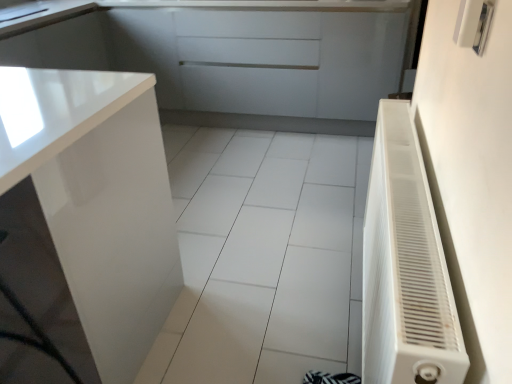
Question: Is glossy white cabinet at left, arranged as the first cabinetry when ordered from the bottom, located outside glossy white cabinet at upper left, marked as the 2th cabinetry in a bottom-to-top arrangement?

Choices:
 (A) no
 (B) yes

Answer: (B)

Question: Can glossy white cabinet at upper left, placed as the 2th cabinetry when sorted from front to back, be found inside glossy white cabinet at left, the 2th cabinetry when ordered from back to front?

Choices:
 (A) no
 (B) yes

Answer: (A)

Question: Is glossy white cabinet at upper left, placed as the 2th cabinetry when sorted from front to back, at the back of glossy white cabinet at left, which is the 2th cabinetry in top-to-bottom order?

Choices:
 (A) yes
 (B) no

Answer: (B)

Question: From the image's perspective, is glossy white cabinet at left, arranged as the first cabinetry when ordered from the bottom, beneath glossy white cabinet at upper left, marked as the first cabinetry in a back-to-front arrangement?

Choices:
 (A) no
 (B) yes

Answer: (B)

Question: Is glossy white cabinet at left, arranged as the first cabinetry when ordered from the bottom, thinner than glossy white cabinet at upper left, placed as the 2th cabinetry when sorted from front to back?

Choices:
 (A) no
 (B) yes

Answer: (A)

Question: Is glossy white cabinet at left, which is the 1th cabinetry in front-to-back order, placed right next to glossy white cabinet at upper left, marked as the first cabinetry in a back-to-front arrangement?

Choices:
 (A) no
 (B) yes

Answer: (A)

Question: Would you say white glossy sink at upper left is part of metallic silver switch at upper right's contents?

Choices:
 (A) no
 (B) yes

Answer: (A)

Question: From the image's perspective, is metallic silver switch at upper right located beneath white glossy sink at upper left?

Choices:
 (A) no
 (B) yes

Answer: (B)

Question: Is metallic silver switch at upper right positioned before white glossy sink at upper left?

Choices:
 (A) no
 (B) yes

Answer: (B)

Question: From a real-world perspective, is metallic silver switch at upper right beneath white glossy sink at upper left?

Choices:
 (A) no
 (B) yes

Answer: (A)

Question: Is metallic silver switch at upper right taller than white glossy sink at upper left?

Choices:
 (A) no
 (B) yes

Answer: (B)

Question: From the image's perspective, is metallic silver switch at upper right above white glossy sink at upper left?

Choices:
 (A) yes
 (B) no

Answer: (B)

Question: From a real-world perspective, is metallic silver switch at upper right beneath glossy white cabinet at upper left, placed as the 2th cabinetry when sorted from front to back?

Choices:
 (A) no
 (B) yes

◆ TASK BRIEF
Rewrite the lines above as a numbered list, skipping the blank ones and leaving the picture out.

◆ OUTPUT
1. Question: Is glossy white cabinet at left, arranged as the first cabinetry when ordered from the bottom, located outside glossy white cabinet at upper left, marked as the 2th cabinetry in a bottom-to-top arrangement?
2. Choices:
3.  (A) no
4.  (B) yes
5. Answer: (B)
6. Question: Can glossy white cabinet at upper left, placed as the 2th cabinetry when sorted from front to back, be found inside glossy white cabinet at left, the 2th cabinetry when ordered from back to front?
7. Choices:
8.  (A) no
9.  (B) yes
10. Answer: (A)
11. Question: Is glossy white cabinet at upper left, placed as the 2th cabinetry when sorted from front to back, at the back of glossy white cabinet at left, which is the 2th cabinetry in top-to-bottom order?
12. Choices:
13.  (A) yes
14.  (B) no
15. Answer: (B)
16. Question: From the image's perspective, is glossy white cabinet at left, arranged as the first cabinetry when ordered from the bottom, beneath glossy white cabinet at upper left, marked as the first cabinetry in a back-to-front arrangement?
17. Choices:
18.  (A) no
19.  (B) yes
20. Answer: (B)
21. Question: Is glossy white cabinet at left, arranged as the first cabinetry when ordered from the bottom, thinner than glossy white cabinet at upper left, placed as the 2th cabinetry when sorted from front to back?
22. Choices:
23.  (A) no
24.  (B) yes
25. Answer: (A)
26. Question: Is glossy white cabinet at left, which is the 1th cabinetry in front-to-back order, placed right next to glossy white cabinet at upper left, marked as the first cabinetry in a back-to-front arrangement?
27. Choices:
28.  (A) no
29.  (B) yes
30. Answer: (A)
31. Question: Would you say white glossy sink at upper left is part of metallic silver switch at upper right's contents?
32. Choices:
33.  (A) no
34.  (B) yes
35. Answer: (A)
36. Question: From the image's perspective, is metallic silver switch at upper right located beneath white glossy sink at upper left?
37. Choices:
38.  (A) no
39.  (B) yes
40. Answer: (B)
41. Question: Is metallic silver switch at upper right positioned before white glossy sink at upper left?
42. Choices:
43.  (A) no
44.  (B) yes
45. Answer: (B)
46. Question: From a real-world perspective, is metallic silver switch at upper right beneath white glossy sink at upper left?
47. Choices:
48.  (A) no
49.  (B) yes
50. Answer: (A)
51. Question: Is metallic silver switch at upper right taller than white glossy sink at upper left?
52. Choices:
53.  (A) no
54.  (B) yes
55. Answer: (B)
56. Question: From the image's perspective, is metallic silver switch at upper right above white glossy sink at upper left?
57. Choices:
58.  (A) yes
59.  (B) no
60. Answer: (B)
61. Question: From a real-world perspective, is metallic silver switch at upper right beneath glossy white cabinet at upper left, placed as the 2th cabinetry when sorted from front to back?
62. Choices:
63.  (A) no
64.  (B) yes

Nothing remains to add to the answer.